SOURCE RECORDS:

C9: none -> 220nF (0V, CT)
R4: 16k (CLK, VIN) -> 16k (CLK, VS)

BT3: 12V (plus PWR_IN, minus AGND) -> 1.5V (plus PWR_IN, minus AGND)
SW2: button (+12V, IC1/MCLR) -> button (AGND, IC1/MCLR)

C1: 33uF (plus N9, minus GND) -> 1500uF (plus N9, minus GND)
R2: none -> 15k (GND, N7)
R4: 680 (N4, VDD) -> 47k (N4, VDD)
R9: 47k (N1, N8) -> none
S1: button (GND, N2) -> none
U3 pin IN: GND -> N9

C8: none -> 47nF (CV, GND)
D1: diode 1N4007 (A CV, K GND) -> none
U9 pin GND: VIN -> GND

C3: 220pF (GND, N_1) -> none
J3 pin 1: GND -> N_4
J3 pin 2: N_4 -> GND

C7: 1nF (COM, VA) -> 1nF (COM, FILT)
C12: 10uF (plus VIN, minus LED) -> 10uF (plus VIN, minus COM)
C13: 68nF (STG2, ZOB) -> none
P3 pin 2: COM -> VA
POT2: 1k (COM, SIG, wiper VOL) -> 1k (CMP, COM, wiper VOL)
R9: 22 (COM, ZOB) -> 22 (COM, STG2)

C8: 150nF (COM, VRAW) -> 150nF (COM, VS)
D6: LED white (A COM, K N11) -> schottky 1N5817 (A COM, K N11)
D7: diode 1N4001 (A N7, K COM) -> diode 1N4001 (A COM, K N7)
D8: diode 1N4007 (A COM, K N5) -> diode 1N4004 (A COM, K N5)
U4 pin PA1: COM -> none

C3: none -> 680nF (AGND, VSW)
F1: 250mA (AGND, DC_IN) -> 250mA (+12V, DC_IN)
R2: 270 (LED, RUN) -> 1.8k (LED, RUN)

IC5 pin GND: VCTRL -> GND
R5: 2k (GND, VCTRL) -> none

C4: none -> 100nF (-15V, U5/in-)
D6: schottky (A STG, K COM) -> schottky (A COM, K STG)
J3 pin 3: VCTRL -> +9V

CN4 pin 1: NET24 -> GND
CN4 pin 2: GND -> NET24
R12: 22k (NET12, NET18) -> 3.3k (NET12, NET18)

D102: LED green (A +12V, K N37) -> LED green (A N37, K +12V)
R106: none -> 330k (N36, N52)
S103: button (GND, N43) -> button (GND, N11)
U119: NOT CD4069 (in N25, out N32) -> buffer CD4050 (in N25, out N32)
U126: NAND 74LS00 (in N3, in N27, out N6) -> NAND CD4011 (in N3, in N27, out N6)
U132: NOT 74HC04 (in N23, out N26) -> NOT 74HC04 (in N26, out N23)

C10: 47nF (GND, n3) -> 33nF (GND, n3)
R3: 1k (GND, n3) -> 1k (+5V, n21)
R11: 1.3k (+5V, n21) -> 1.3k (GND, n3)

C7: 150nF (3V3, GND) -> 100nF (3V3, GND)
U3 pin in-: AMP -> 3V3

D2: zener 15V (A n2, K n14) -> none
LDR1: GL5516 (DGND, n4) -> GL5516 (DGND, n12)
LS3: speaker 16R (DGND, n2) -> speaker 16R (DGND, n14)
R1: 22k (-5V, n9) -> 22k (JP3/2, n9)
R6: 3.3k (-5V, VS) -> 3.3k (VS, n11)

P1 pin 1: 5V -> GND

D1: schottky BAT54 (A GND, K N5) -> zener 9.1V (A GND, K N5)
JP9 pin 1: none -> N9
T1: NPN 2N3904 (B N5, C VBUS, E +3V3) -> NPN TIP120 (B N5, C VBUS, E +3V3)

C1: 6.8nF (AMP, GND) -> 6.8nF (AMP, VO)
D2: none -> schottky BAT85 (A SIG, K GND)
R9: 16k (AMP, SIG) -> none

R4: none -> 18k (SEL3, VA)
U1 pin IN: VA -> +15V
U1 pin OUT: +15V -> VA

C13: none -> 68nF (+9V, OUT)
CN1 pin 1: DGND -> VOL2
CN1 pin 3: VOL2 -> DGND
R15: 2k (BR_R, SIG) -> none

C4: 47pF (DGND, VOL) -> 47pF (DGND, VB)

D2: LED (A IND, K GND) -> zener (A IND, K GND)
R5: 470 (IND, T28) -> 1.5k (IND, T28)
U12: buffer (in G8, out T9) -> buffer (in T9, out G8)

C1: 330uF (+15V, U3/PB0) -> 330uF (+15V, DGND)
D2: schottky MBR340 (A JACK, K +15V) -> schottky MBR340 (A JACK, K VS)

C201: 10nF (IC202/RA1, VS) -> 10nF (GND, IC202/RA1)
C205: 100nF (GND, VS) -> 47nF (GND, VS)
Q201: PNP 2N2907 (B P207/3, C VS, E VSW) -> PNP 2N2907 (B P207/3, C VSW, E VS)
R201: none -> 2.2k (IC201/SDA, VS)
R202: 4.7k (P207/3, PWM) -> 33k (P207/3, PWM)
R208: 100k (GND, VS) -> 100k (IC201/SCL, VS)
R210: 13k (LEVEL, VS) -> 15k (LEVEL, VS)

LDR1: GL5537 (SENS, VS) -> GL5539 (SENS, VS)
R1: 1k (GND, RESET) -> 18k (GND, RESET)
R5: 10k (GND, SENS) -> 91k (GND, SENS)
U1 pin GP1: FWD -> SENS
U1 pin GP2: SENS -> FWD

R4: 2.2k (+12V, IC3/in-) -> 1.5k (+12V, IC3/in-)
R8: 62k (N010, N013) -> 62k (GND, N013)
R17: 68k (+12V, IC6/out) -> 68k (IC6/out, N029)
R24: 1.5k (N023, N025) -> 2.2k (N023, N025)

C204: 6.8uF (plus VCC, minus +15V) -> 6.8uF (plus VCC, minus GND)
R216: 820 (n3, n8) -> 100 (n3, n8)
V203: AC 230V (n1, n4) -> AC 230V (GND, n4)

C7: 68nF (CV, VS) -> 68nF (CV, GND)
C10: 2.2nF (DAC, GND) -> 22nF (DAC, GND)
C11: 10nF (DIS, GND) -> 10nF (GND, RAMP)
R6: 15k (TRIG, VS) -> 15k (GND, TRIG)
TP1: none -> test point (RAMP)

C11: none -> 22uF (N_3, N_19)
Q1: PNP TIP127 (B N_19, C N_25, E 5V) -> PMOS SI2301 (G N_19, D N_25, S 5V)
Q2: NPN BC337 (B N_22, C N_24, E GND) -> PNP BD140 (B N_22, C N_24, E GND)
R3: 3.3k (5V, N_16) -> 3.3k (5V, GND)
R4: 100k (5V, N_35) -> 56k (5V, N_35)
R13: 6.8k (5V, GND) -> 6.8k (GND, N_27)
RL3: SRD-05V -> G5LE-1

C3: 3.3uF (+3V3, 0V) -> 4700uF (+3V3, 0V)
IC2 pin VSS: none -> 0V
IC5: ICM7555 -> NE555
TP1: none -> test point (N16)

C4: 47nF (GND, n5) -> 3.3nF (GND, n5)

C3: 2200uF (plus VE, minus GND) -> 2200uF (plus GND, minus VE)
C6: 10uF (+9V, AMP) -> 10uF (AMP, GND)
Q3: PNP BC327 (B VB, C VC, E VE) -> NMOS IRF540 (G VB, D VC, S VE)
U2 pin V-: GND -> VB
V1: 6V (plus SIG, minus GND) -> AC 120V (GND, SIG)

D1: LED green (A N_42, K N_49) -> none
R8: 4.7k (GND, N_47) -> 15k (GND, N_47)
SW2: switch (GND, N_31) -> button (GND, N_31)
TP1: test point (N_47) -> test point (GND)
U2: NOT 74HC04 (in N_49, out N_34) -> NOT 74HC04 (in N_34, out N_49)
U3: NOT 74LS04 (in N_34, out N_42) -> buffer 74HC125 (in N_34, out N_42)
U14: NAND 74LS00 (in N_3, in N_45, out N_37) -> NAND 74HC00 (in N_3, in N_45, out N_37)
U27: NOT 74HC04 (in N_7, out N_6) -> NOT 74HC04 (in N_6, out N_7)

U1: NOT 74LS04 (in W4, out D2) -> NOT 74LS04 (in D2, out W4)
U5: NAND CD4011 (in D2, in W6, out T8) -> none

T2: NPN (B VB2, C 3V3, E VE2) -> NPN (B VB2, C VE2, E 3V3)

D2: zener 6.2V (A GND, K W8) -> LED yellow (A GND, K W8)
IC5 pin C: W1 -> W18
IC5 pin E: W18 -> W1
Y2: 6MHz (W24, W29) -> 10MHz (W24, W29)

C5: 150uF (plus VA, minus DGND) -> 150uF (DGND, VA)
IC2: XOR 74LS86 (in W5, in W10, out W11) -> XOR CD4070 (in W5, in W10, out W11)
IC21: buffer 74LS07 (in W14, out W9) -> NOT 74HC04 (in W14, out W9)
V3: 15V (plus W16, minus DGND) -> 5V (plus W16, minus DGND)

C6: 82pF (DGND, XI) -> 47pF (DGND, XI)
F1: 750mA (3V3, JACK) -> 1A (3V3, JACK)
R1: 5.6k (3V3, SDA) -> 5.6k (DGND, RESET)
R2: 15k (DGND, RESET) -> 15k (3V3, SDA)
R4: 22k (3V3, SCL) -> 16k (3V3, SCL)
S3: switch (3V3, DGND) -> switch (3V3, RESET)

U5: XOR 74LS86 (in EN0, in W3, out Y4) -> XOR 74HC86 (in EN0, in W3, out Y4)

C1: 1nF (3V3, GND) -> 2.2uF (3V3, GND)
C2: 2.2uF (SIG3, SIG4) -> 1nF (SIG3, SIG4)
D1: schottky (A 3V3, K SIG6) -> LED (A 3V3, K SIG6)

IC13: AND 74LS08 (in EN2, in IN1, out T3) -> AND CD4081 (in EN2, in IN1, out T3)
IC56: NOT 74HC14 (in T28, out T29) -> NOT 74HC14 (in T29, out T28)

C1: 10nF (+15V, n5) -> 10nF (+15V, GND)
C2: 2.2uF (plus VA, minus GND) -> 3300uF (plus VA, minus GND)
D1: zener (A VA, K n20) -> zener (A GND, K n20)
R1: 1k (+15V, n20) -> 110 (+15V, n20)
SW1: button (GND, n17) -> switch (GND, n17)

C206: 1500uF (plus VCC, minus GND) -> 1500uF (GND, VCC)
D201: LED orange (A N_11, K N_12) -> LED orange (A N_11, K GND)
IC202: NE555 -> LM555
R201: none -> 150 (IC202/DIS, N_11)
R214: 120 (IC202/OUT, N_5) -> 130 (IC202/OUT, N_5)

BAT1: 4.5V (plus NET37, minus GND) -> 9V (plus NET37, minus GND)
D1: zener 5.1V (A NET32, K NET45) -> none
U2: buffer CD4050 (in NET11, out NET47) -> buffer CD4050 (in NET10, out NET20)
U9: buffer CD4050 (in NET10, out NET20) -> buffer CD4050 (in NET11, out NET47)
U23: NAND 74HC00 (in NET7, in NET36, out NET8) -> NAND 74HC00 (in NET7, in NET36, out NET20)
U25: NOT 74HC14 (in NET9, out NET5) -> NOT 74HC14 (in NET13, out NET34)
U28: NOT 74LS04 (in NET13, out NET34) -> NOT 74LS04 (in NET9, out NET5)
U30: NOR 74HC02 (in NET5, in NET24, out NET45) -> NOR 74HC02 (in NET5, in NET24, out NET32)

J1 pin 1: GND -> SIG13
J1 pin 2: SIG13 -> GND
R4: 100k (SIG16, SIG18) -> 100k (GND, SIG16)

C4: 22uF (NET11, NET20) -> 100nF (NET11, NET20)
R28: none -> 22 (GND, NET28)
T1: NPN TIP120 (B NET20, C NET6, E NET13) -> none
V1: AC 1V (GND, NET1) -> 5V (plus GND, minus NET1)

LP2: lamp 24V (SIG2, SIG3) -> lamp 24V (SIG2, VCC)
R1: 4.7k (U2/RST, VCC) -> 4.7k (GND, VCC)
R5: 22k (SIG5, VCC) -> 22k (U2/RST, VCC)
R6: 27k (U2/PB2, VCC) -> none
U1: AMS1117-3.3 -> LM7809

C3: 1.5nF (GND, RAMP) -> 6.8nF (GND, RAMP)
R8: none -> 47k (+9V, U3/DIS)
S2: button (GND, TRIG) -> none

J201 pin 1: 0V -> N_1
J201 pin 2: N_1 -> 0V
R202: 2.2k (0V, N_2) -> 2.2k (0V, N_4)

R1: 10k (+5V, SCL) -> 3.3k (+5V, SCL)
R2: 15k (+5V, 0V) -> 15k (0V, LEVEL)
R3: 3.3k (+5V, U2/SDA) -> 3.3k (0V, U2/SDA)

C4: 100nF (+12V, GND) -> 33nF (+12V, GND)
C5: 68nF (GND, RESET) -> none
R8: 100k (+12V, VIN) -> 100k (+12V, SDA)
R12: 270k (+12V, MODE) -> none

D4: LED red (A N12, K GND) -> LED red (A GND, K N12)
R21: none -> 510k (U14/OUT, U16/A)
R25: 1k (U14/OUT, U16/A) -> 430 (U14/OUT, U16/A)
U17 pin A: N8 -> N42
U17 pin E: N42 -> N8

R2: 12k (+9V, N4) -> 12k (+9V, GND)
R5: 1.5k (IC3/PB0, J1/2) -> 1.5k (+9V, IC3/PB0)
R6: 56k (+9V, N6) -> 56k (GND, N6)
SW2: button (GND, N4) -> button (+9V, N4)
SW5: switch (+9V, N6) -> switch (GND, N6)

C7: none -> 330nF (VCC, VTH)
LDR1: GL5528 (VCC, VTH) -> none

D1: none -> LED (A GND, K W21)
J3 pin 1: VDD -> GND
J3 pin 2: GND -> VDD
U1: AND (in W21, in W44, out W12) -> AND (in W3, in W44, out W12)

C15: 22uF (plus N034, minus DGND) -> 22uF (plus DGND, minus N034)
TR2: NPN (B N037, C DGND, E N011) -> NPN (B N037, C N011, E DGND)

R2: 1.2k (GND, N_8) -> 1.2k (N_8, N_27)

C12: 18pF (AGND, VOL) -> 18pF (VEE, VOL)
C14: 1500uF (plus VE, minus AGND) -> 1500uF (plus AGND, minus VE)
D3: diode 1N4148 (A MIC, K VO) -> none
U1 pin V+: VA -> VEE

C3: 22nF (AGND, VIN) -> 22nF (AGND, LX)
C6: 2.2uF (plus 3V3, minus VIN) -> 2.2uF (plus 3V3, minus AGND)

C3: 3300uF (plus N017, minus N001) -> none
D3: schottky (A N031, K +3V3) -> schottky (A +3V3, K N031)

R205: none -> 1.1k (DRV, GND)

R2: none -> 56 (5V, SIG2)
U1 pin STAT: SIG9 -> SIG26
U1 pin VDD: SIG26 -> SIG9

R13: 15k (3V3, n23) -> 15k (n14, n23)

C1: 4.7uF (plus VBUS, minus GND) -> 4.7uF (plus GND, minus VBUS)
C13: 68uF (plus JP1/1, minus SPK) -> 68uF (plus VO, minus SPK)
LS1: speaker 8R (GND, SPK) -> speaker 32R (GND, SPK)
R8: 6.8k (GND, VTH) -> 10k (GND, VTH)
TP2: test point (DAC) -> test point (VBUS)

TASK PROMPT:
Once you find the line with "R9: 47k (N1, N8) -> none" in the entries above, output it and each line after it up to and including the line with "F1: 250mA (AGND, DC_IN)", and nothing else.

PROBLEM SOLUTION:
R9: 47k (N1, N8) -> none
S1: button (GND, N2) -> none
U3 pin IN: GND -> N9

C8: none -> 47nF (CV, GND)
D1: diode 1N4007 (A CV, K GND) -> none
U9 pin GND: VIN -> GND

C3: 220pF (GND, N_1) -> none
J3 pin 1: GND -> N_4
J3 pin 2: N_4 -> GND

C7: 1nF (COM, VA) -> 1nF (COM, FILT)
C12: 10uF (plus VIN, minus LED) -> 10uF (plus VIN, minus COM)
C13: 68nF (STG2, ZOB) -> none
P3 pin 2: COM -> VA
POT2: 1k (COM, SIG, wiper VOL) -> 1k (CMP, COM, wiper VOL)
R9: 22 (COM, ZOB) -> 22 (COM, STG2)

C8: 150nF (COM, VRAW) -> 150nF (COM, VS)
D6: LED white (A COM, K N11) -> schottky 1N5817 (A COM, K N11)
D7: diode 1N4001 (A N7, K COM) -> diode 1N4001 (A COM, K N7)
D8: diode 1N4007 (A COM, K N5) -> diode 1N4004 (A COM, K N5)
U4 pin PA1: COM -> none

C3: none -> 680nF (AGND, VSW)
F1: 250mA (AGND, DC_IN) -> 250mA (+12V, DC_IN)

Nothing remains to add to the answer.